What you return must be the full data, repeated verbatim, with no pictures in it.

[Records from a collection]
------------------------------
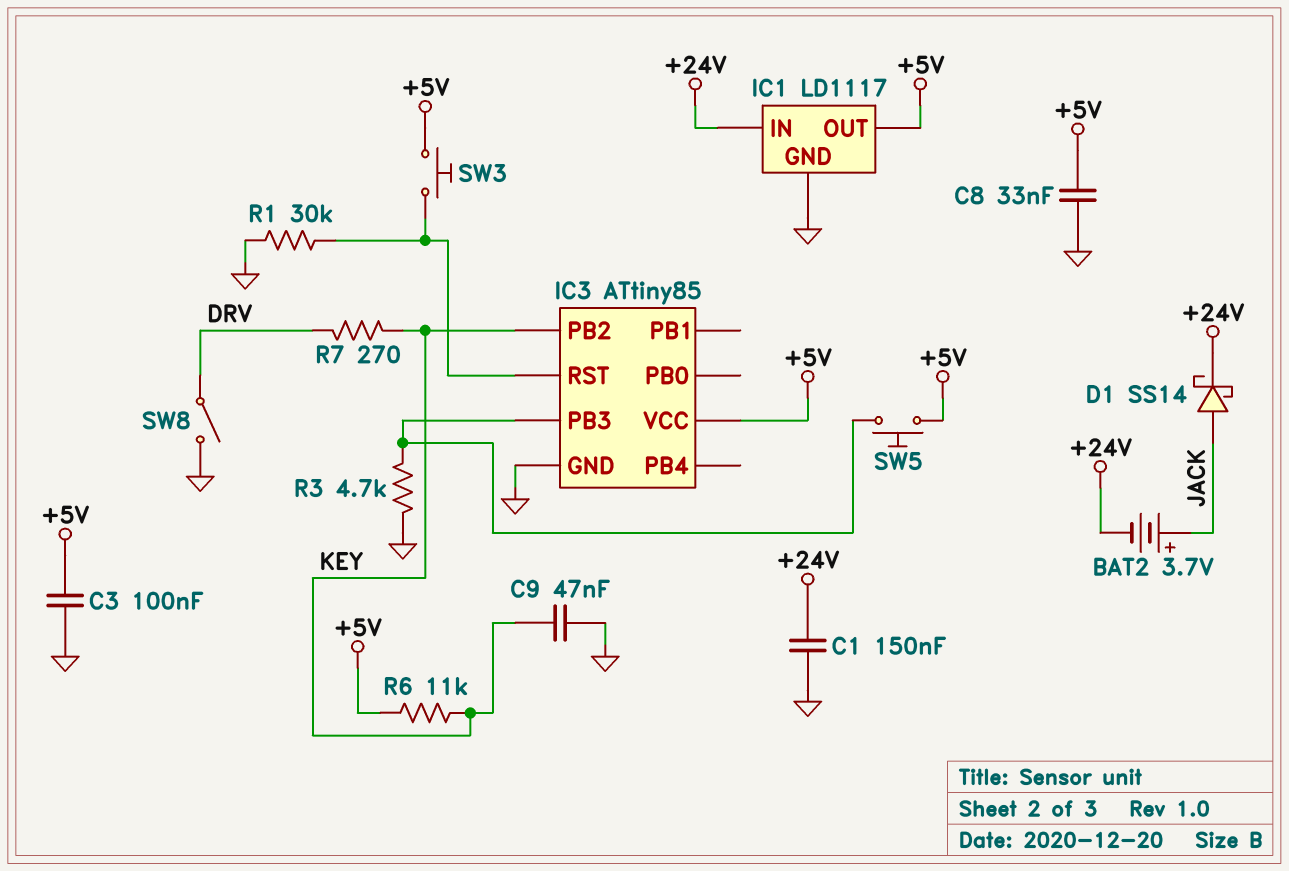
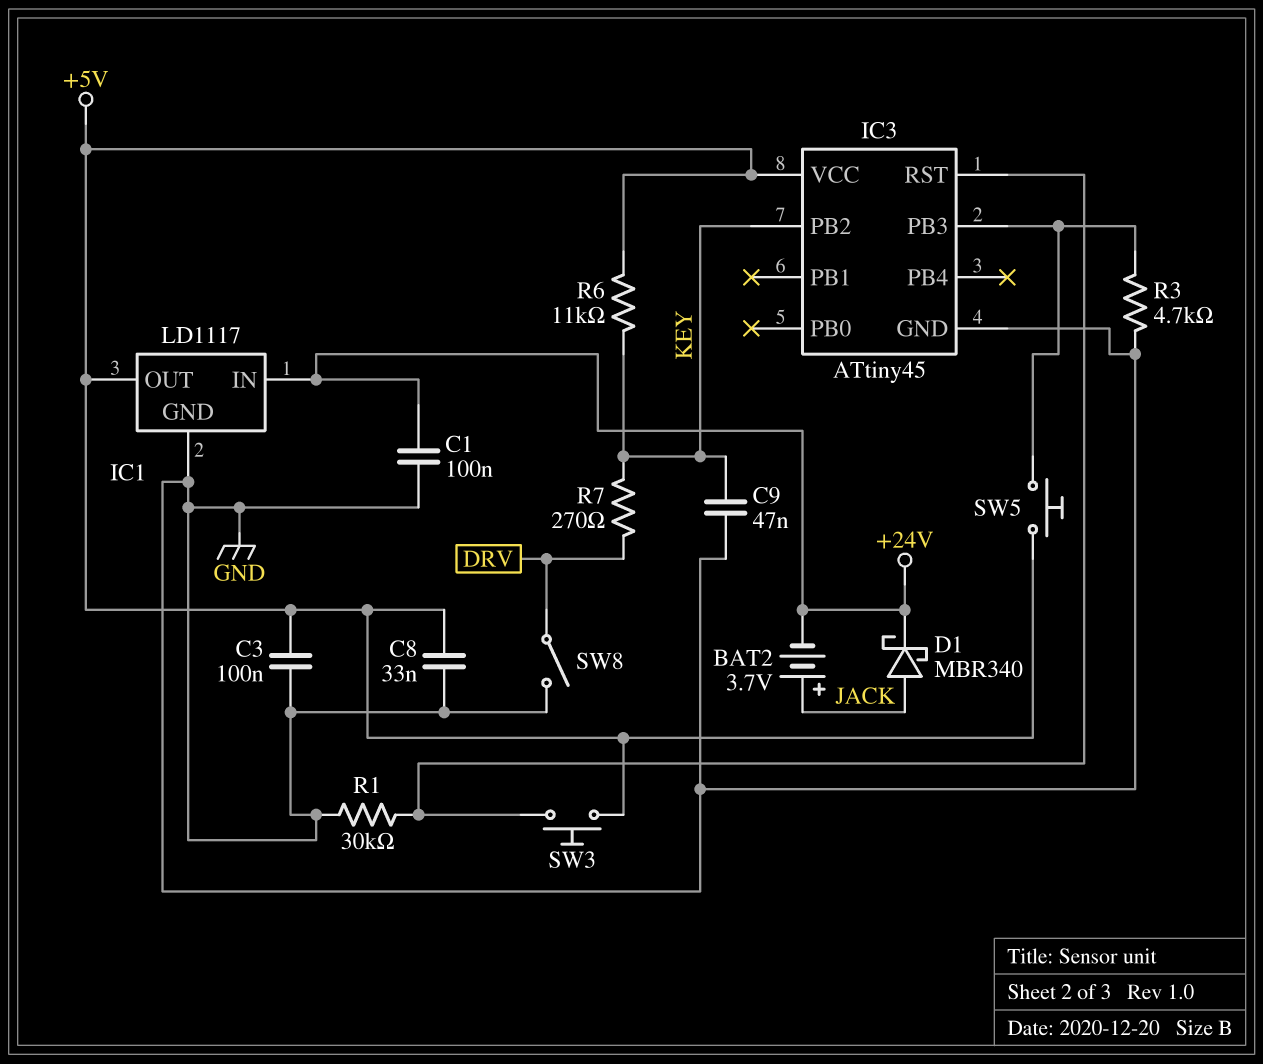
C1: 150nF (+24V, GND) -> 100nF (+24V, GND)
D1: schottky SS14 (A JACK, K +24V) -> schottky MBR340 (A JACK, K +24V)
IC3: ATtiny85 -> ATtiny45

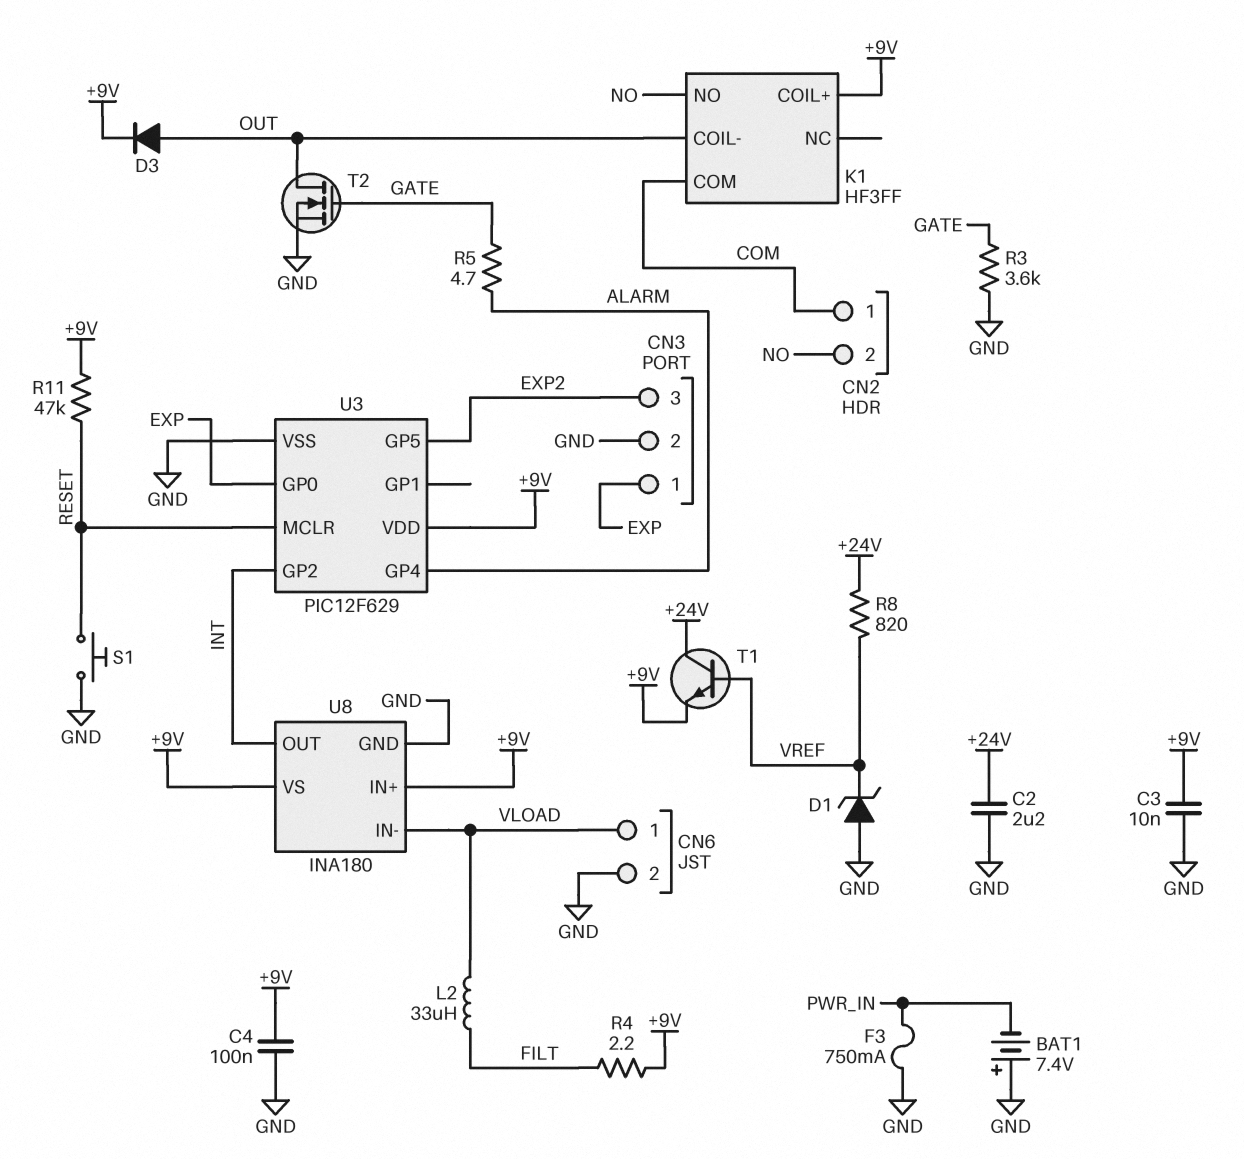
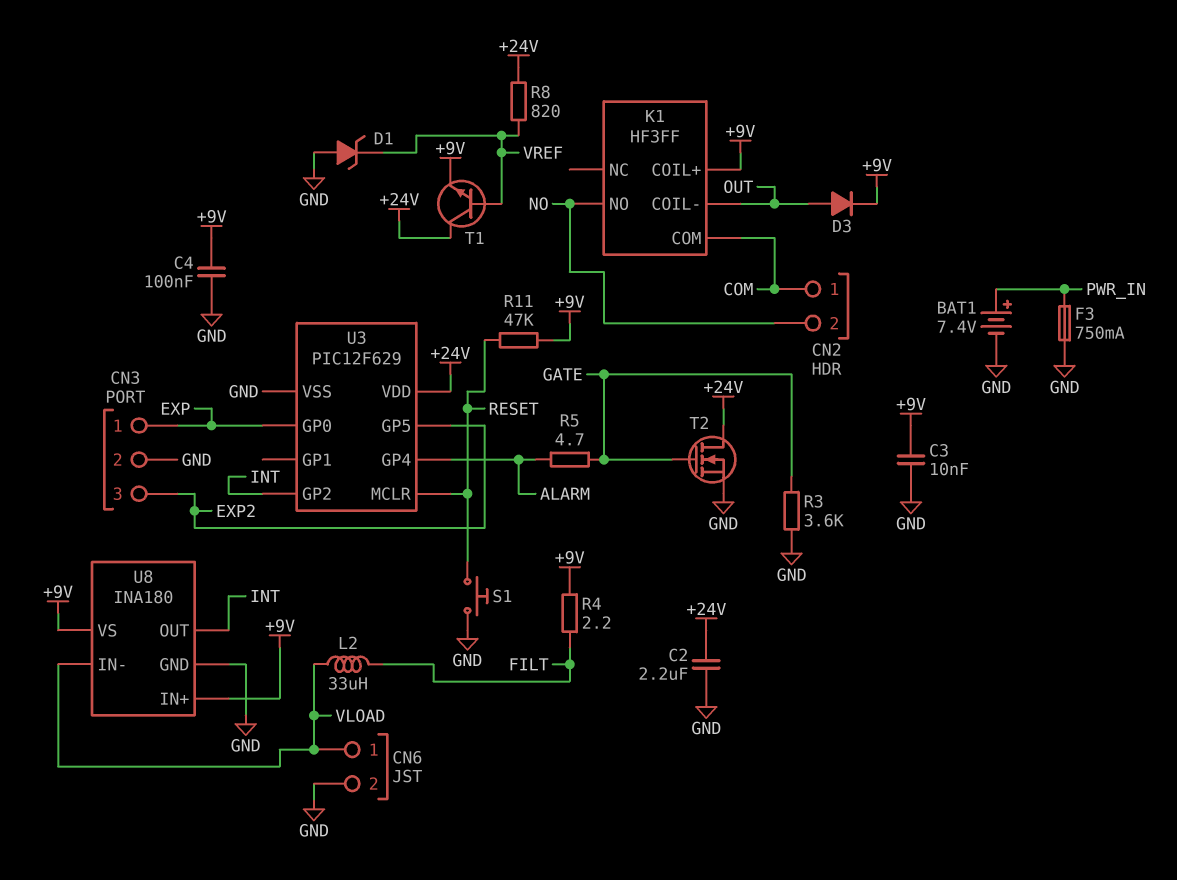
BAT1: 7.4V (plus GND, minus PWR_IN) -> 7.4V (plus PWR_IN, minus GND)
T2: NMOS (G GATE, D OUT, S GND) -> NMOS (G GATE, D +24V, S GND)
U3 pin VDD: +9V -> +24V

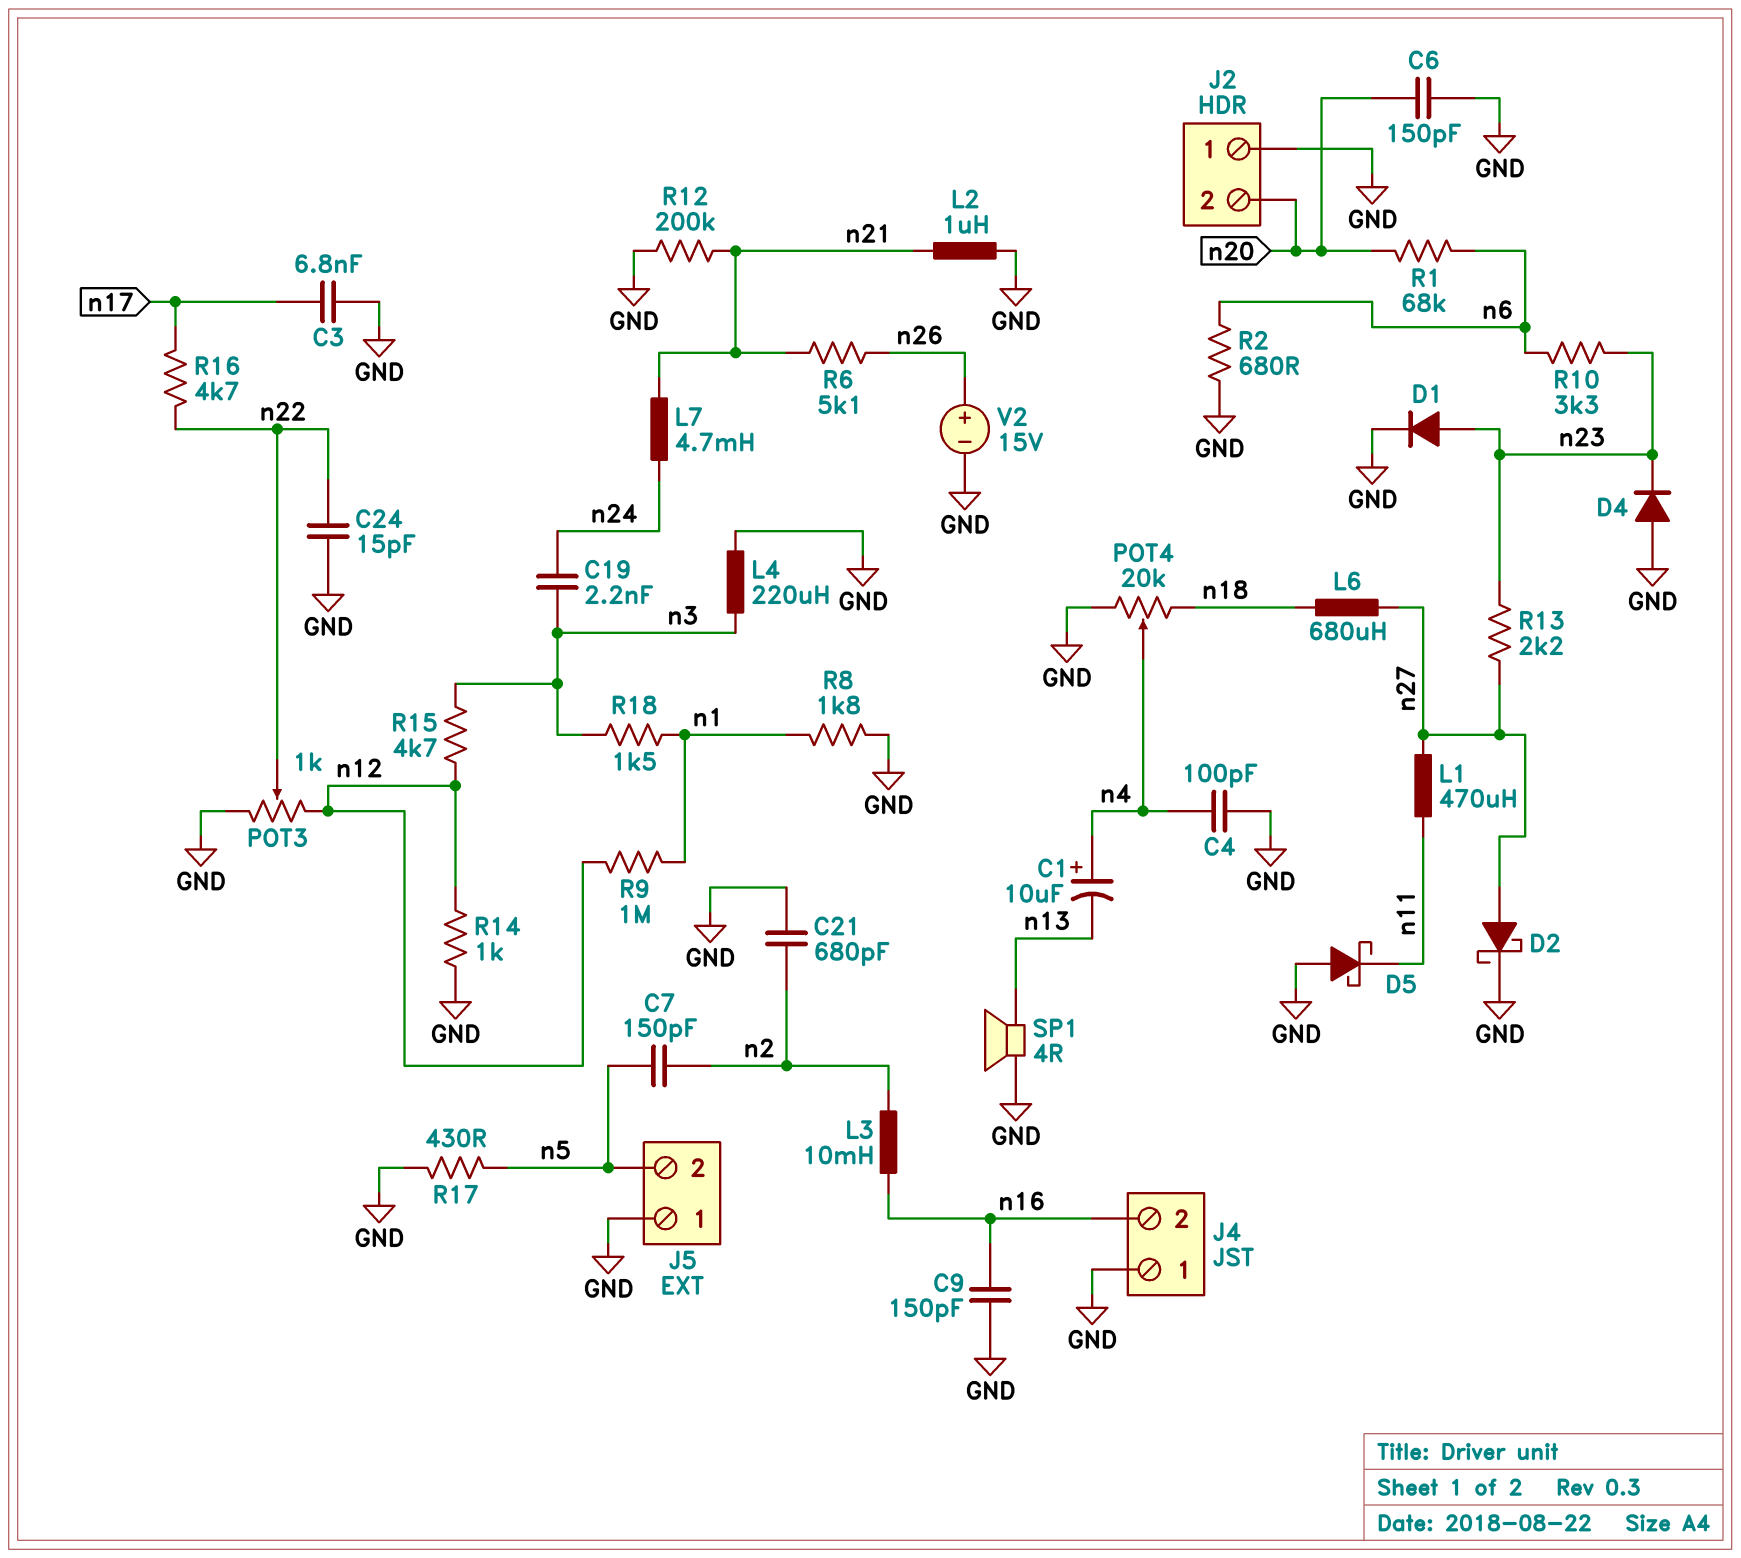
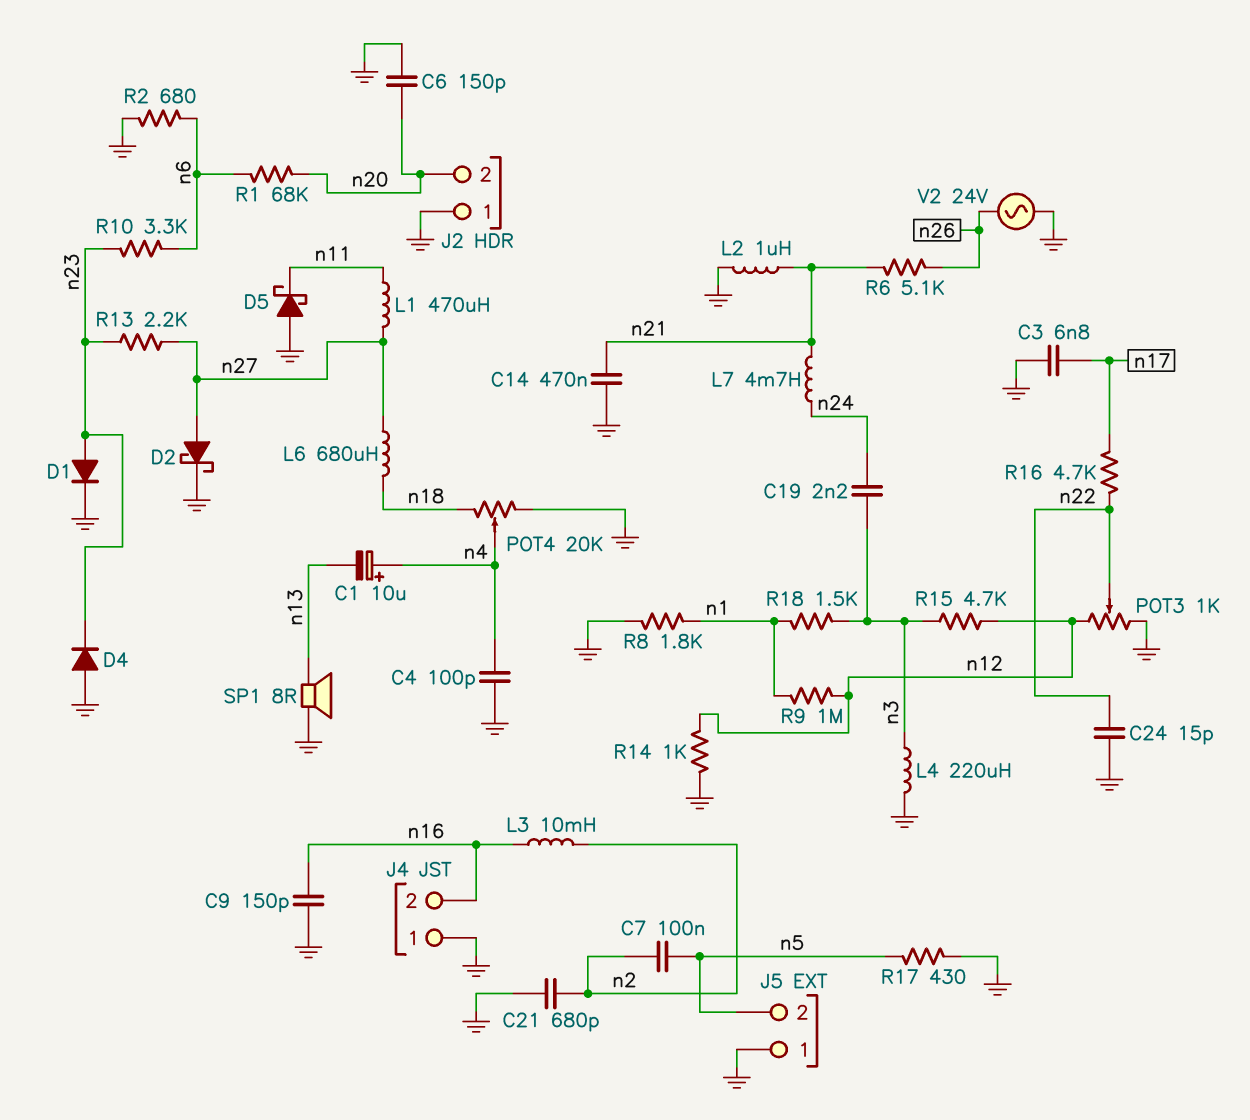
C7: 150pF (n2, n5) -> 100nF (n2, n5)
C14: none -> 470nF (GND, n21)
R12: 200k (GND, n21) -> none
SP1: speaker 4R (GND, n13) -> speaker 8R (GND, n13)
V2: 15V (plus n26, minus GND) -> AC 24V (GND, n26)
------------------------------
▸ **Answer for this exercise**:
C1: 150nF (+24V, GND) -> 100nF (+24V, GND)
D1: schottky SS14 (A JACK, K +24V) -> schottky MBR340 (A JACK, K +24V)
IC3: ATtiny85 -> ATtiny45

BAT1: 7.4V (plus GND, minus PWR_IN) -> 7.4V (plus PWR_IN, minus GND)
T2: NMOS (G GATE, D OUT, S GND) -> NMOS (G GATE, D +24V, S GND)
U3 pin VDD: +9V -> +24V

C7: 150pF (n2, n5) -> 100nF (n2, n5)
C14: none -> 470nF (GND, n21)
R12: 200k (GND, n21) -> none
SP1: speaker 4R (GND, n13) -> speaker 8R (GND, n13)
V2: 15V (plus n26, minus GND) -> AC 24V (GND, n26)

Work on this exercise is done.